§ **Aim of the task**
Please copy every line of the records below that holds the word "road".

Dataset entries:
+-------+
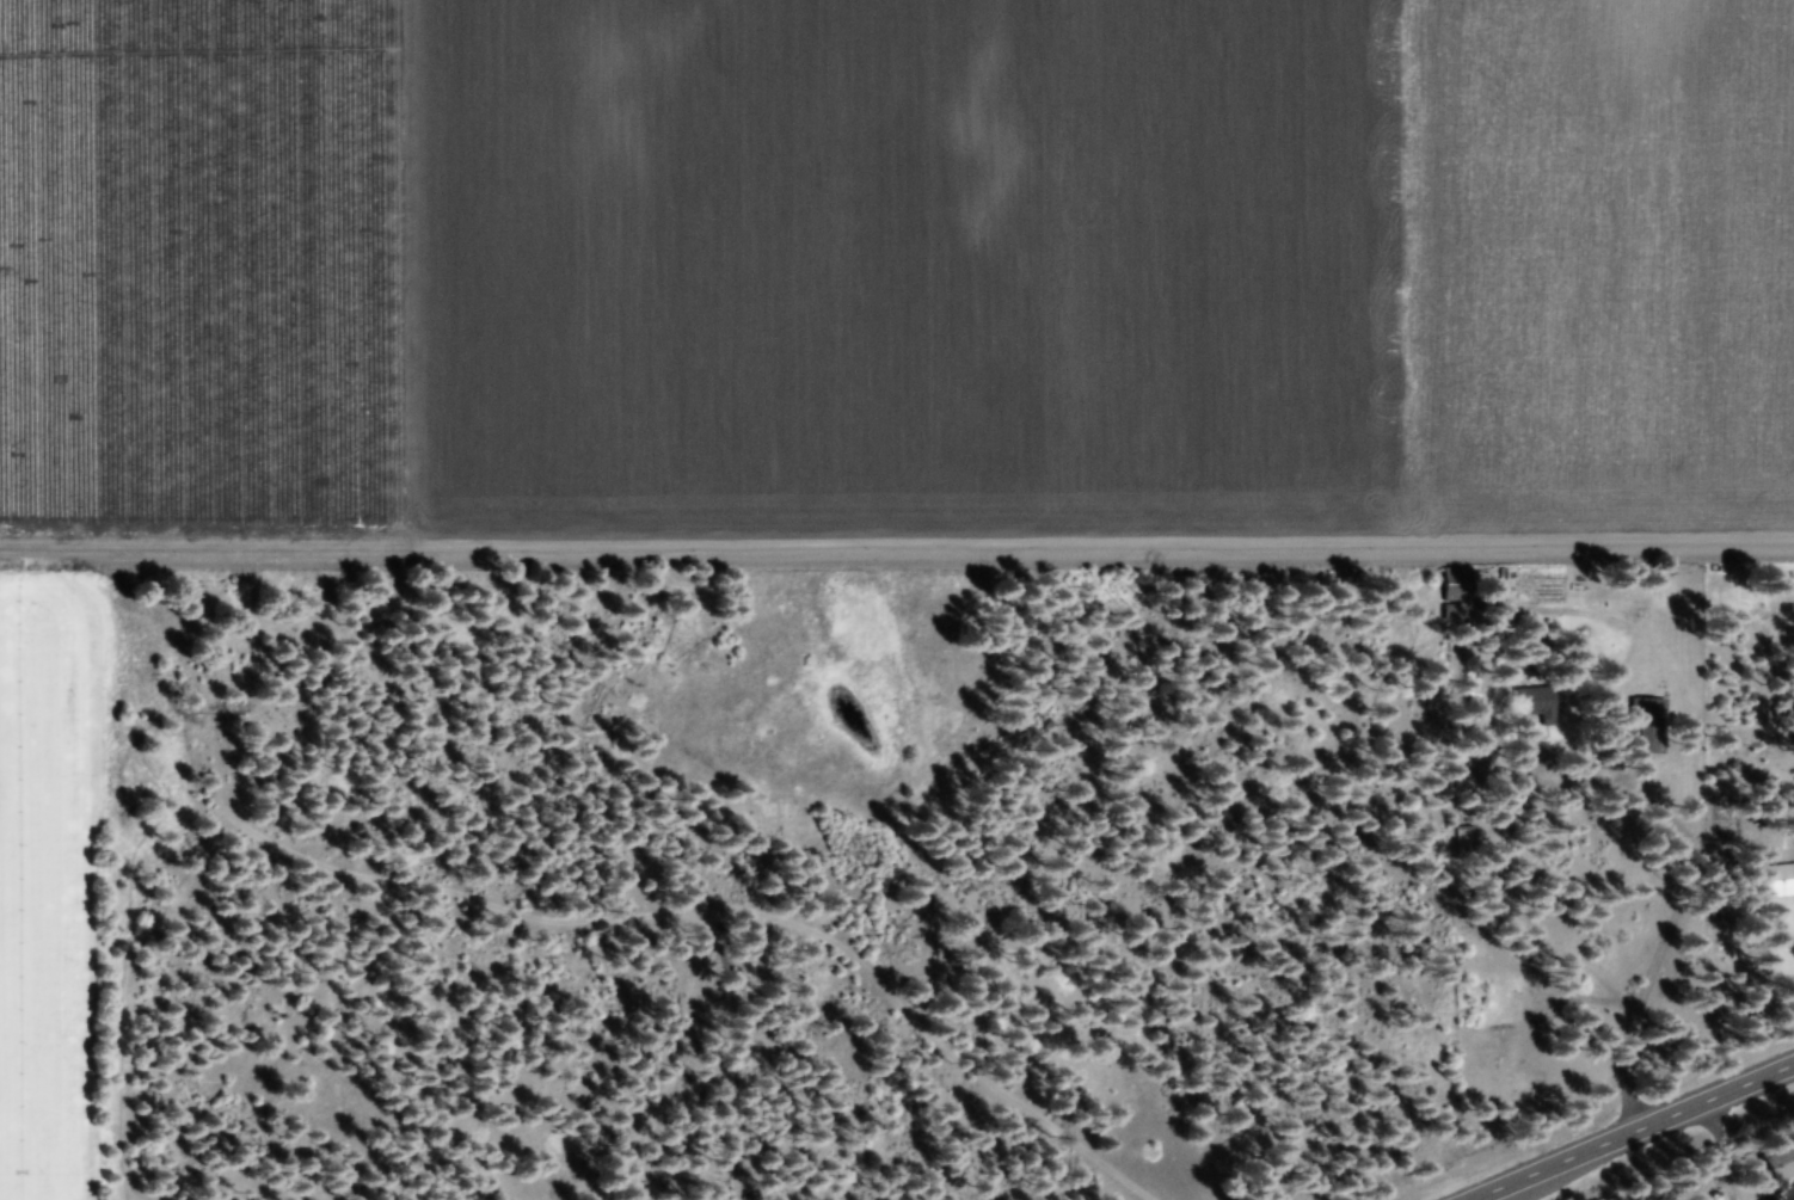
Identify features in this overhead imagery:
building: (1452, 586)
building: (1645, 711)
building: (1775, 882)
road: (1640, 1135)
building: (1777, 1168)

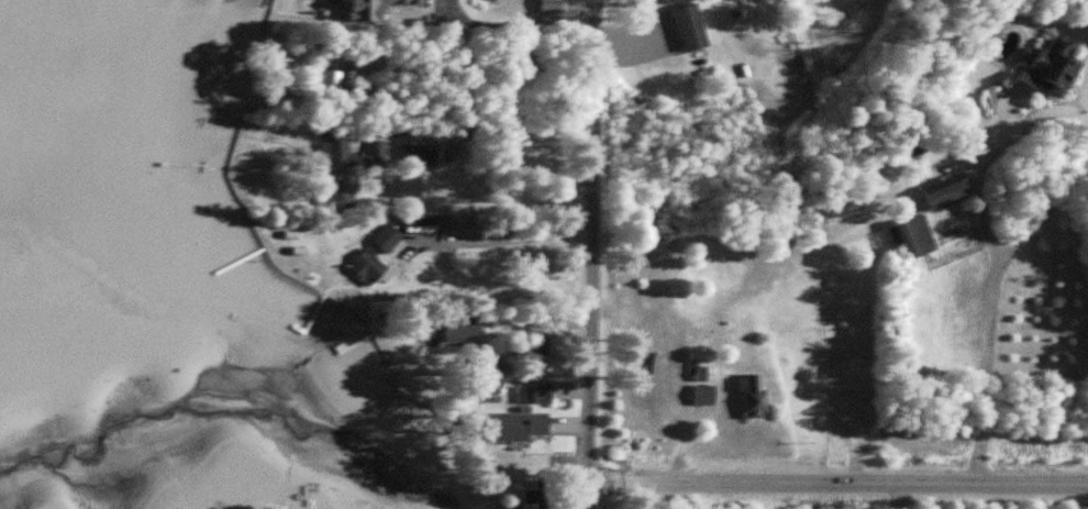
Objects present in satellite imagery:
building: (407, 7)
building: (447, 13)
road: (521, 23)
building: (685, 28)
building: (1041, 71)
building: (323, 80)
road: (487, 130)
building: (334, 149)
road: (991, 150)
building: (418, 155)
building: (402, 187)
building: (338, 194)
road: (1043, 206)
building: (922, 220)
road: (500, 238)
building: (384, 241)
road: (596, 255)
building: (364, 268)
building: (450, 330)
building: (533, 348)
road: (981, 368)
building: (695, 375)
building: (532, 395)
building: (700, 397)
building: (747, 398)
building: (508, 428)
road: (835, 477)
building: (533, 507)

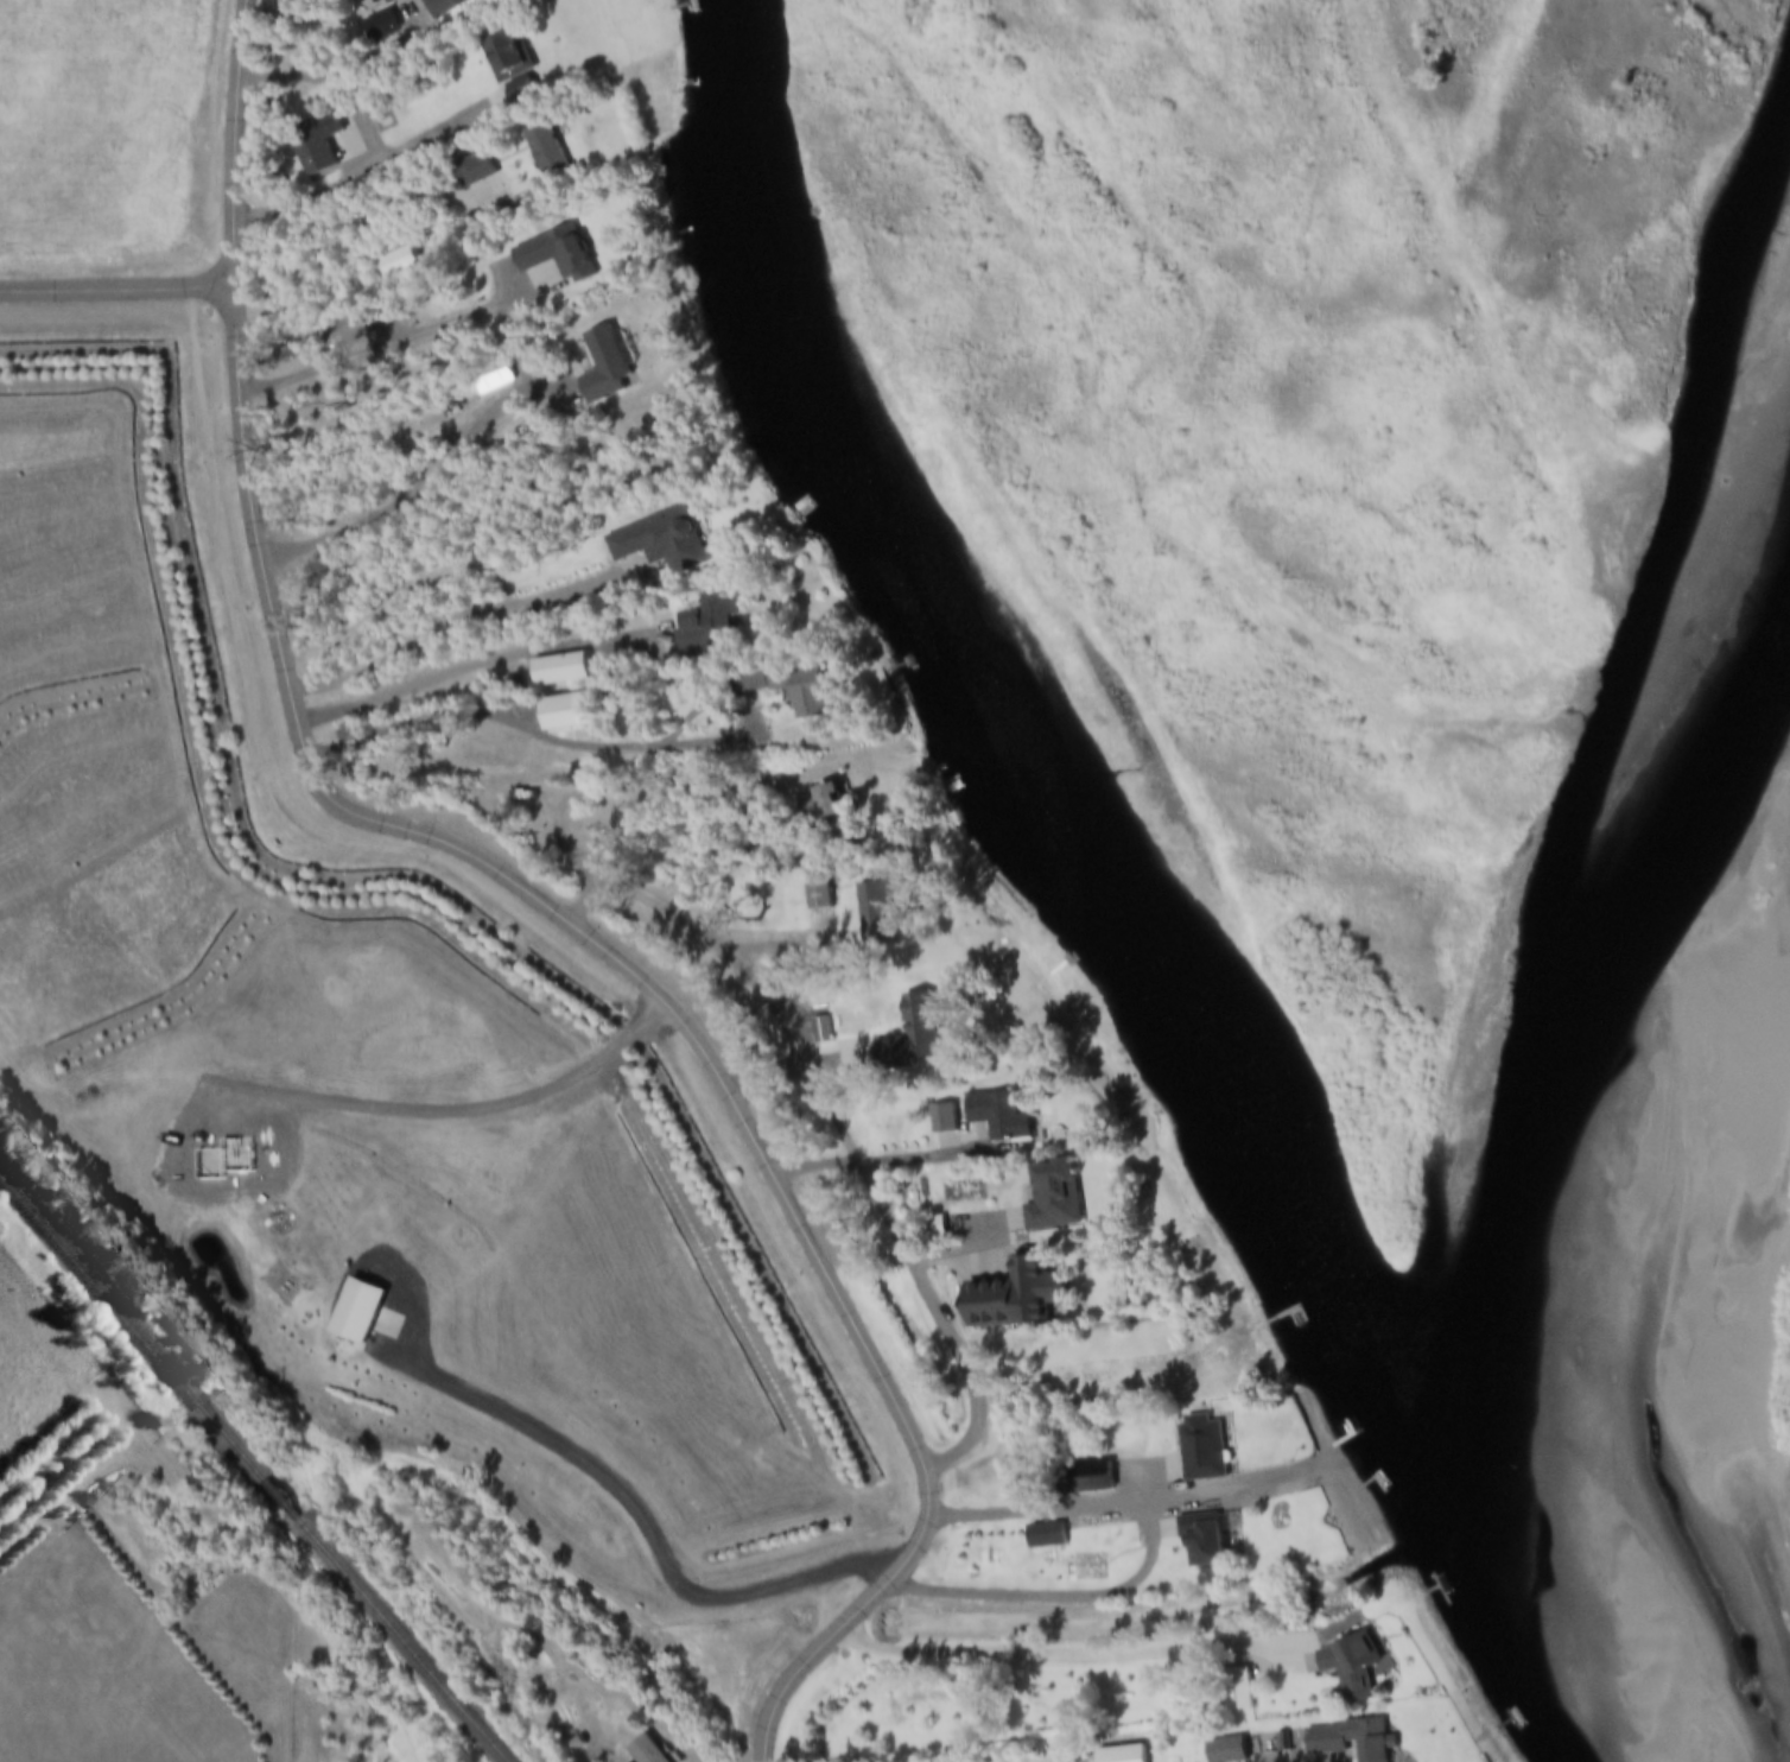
+-------+
§ **Response area**
road: (1640, 1135)
road: (521, 23)
road: (487, 130)
road: (991, 150)
road: (1043, 206)
road: (500, 238)
road: (596, 255)
road: (981, 368)
road: (835, 477)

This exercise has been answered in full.